Task brief:
Copy the lines from the first one through the line containing "2: (1026, 361)", both ends included, without changing anything. Please leave the pictures out of your answer.

Extracted data entries:
☆ ☆ ☆

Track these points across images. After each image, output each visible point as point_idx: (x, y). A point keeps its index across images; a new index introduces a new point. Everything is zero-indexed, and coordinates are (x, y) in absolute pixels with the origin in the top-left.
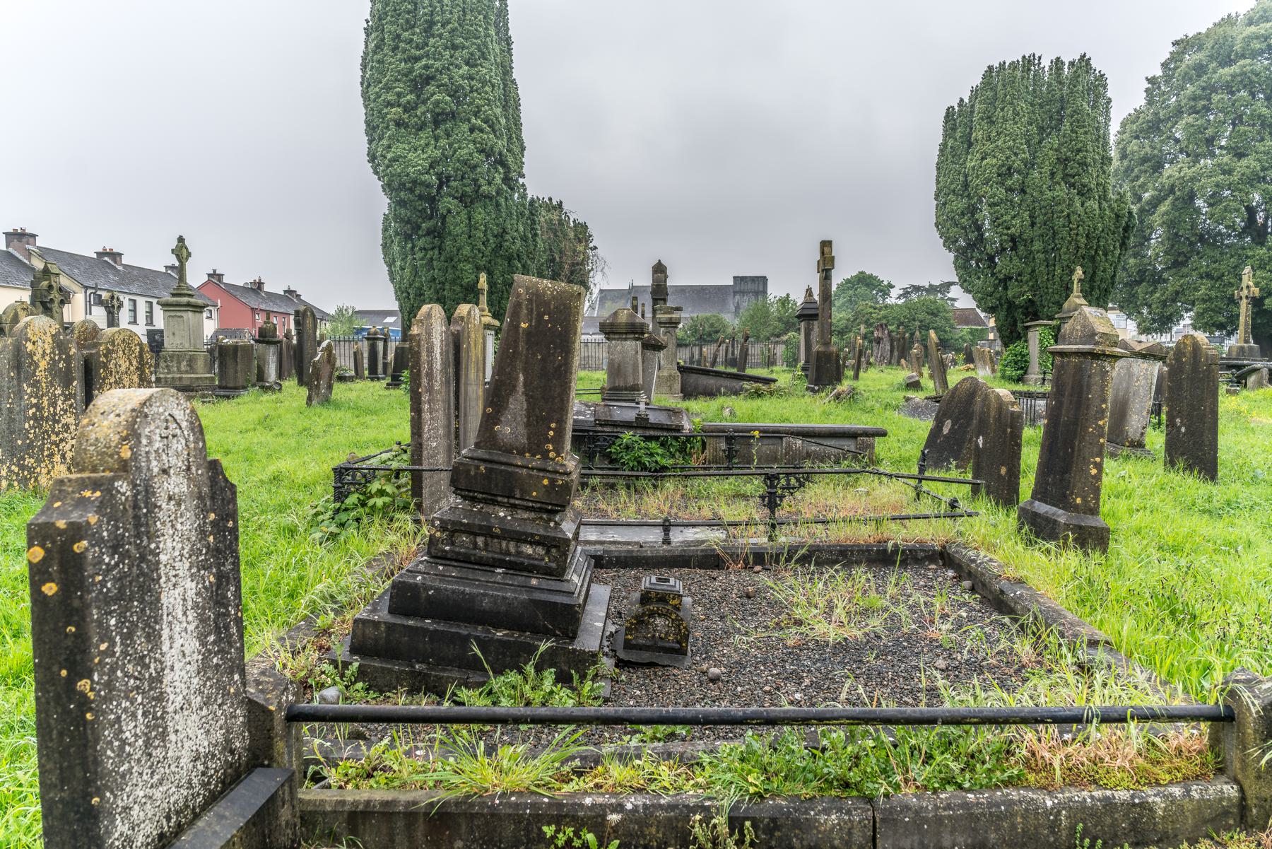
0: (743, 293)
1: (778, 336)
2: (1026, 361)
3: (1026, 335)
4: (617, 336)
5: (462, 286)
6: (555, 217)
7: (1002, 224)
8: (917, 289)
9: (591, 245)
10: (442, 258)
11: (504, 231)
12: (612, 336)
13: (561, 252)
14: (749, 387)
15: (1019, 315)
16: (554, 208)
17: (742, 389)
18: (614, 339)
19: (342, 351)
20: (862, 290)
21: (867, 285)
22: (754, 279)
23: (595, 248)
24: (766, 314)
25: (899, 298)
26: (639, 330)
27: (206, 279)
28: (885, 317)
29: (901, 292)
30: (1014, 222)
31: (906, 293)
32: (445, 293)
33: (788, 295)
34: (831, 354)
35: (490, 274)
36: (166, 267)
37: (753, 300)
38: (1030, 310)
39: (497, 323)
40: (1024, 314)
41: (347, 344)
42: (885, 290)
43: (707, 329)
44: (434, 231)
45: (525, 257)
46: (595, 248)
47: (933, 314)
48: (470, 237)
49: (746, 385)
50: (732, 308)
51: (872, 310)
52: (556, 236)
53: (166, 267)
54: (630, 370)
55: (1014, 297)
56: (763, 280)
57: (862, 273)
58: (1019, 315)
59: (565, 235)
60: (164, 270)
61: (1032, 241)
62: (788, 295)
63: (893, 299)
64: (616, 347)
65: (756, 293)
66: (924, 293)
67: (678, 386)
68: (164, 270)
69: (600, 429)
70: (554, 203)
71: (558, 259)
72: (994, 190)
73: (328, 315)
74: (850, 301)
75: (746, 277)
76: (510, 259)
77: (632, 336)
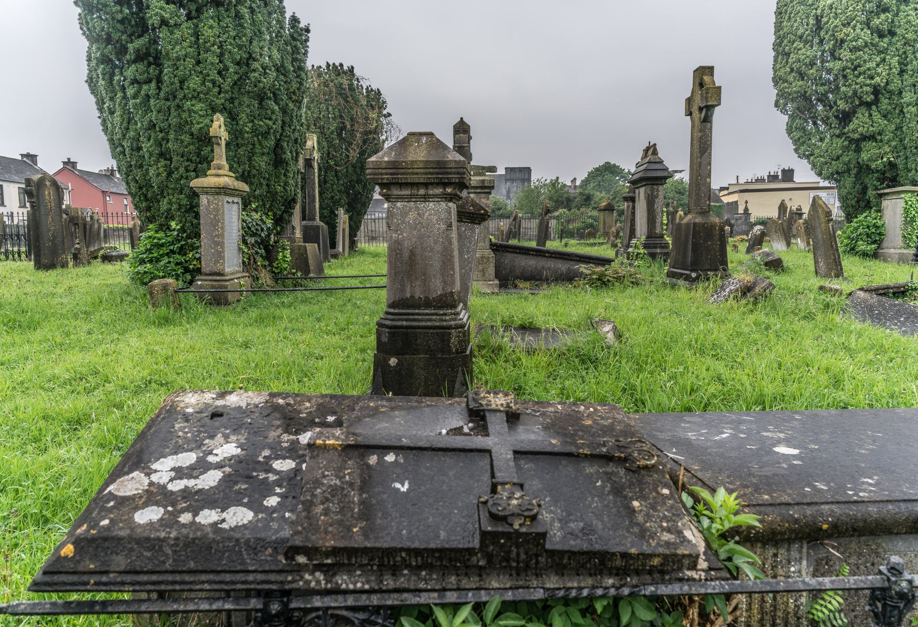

☆ ☆ ☆

Result of the exercise:
Track these points across images. After each image, output each visible point as point_idx: (x, y). A point keeps its index across images; a new index introduces a new point. Everything is zero-indexed, and coordinates are (x, y) in absolute pixels with the origin in the top-left.
0: (743, 293)
1: (778, 336)
2: (1026, 361)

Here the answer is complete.